Before-and-after object lists
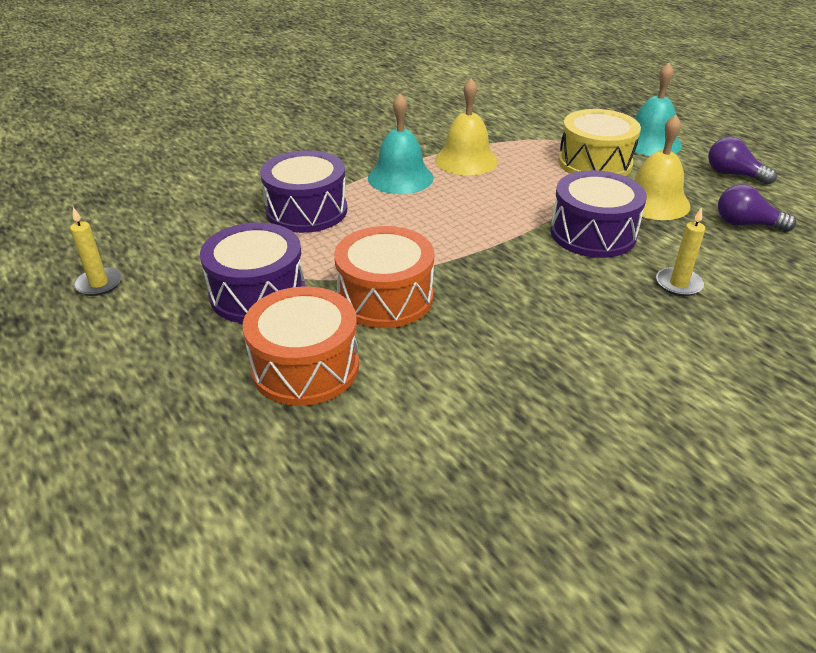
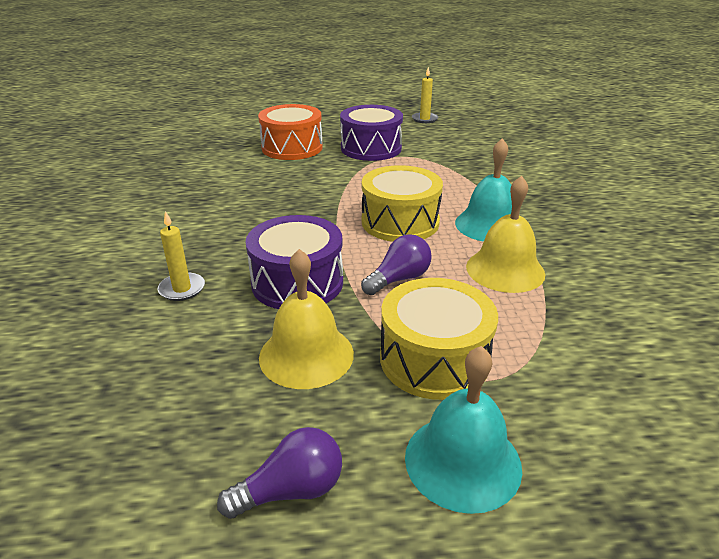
camera: 120 degrees right, 5 degrees down
(306, 211) = (460, 177): purple drum -> none
(385, 297) = (322, 177): orange drum -> none
(441, 217) = (400, 222): none -> yellow drum
(746, 224) = (189, 400): purple light bulb -> purple light bulb (399, 279)

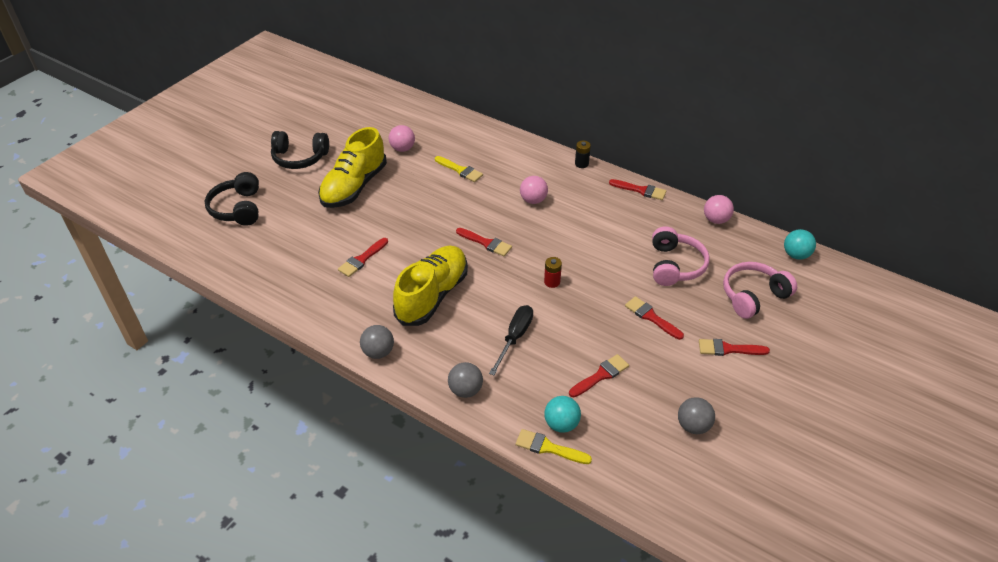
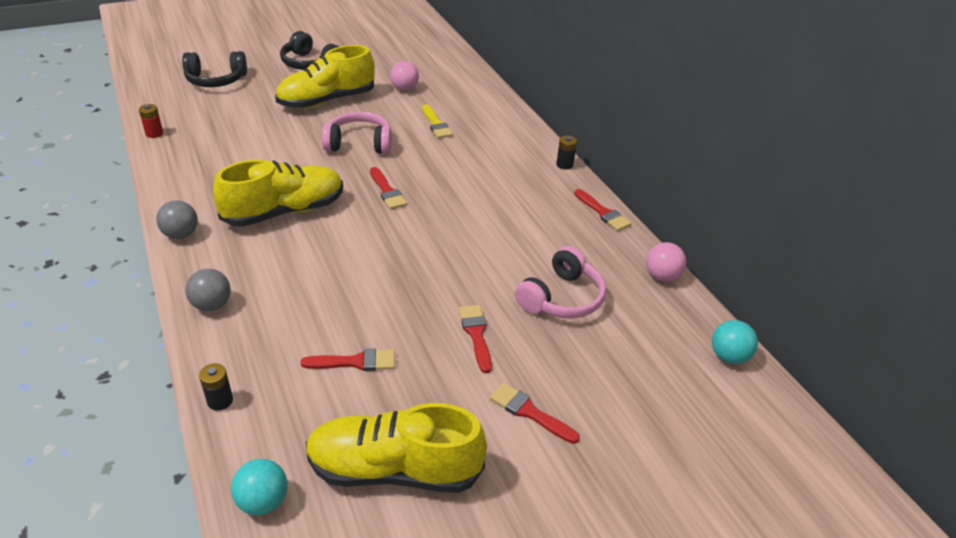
camera: 30 degrees right, 5 degrees down
(238, 208) = (216, 80): black headphones -> black headphones turned 120 degrees counterclockwise
(362, 259) = (262, 156): red brush -> none
(515, 337) = (314, 283): black screwdriver -> none
(533, 200) = (477, 175): pink ball -> none
(548, 448) = (220, 401): yellow brush -> black battery
(552, 282) = (410, 252): red battery -> red battery (154, 133)
(561, 424) = (260, 386): turquoise ball -> turquoise ball (263, 501)
(693, 426) = (394, 469): grey ball -> yellow shoe
(753, 296) = (623, 373): pink headphones -> pink headphones (359, 144)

_EXERCISE BRIEF:_
Could you write out, exactly as they stand, only the lines above that begin at the line with "(362, 259) = (262, 156): red brush -> none" and stop after the line with "(693, 426) = (394, 469): grey"?

_EXERCISE SOLUTION:_
(362, 259) = (262, 156): red brush -> none
(515, 337) = (314, 283): black screwdriver -> none
(533, 200) = (477, 175): pink ball -> none
(548, 448) = (220, 401): yellow brush -> black battery
(552, 282) = (410, 252): red battery -> red battery (154, 133)
(561, 424) = (260, 386): turquoise ball -> turquoise ball (263, 501)
(693, 426) = (394, 469): grey ball -> yellow shoe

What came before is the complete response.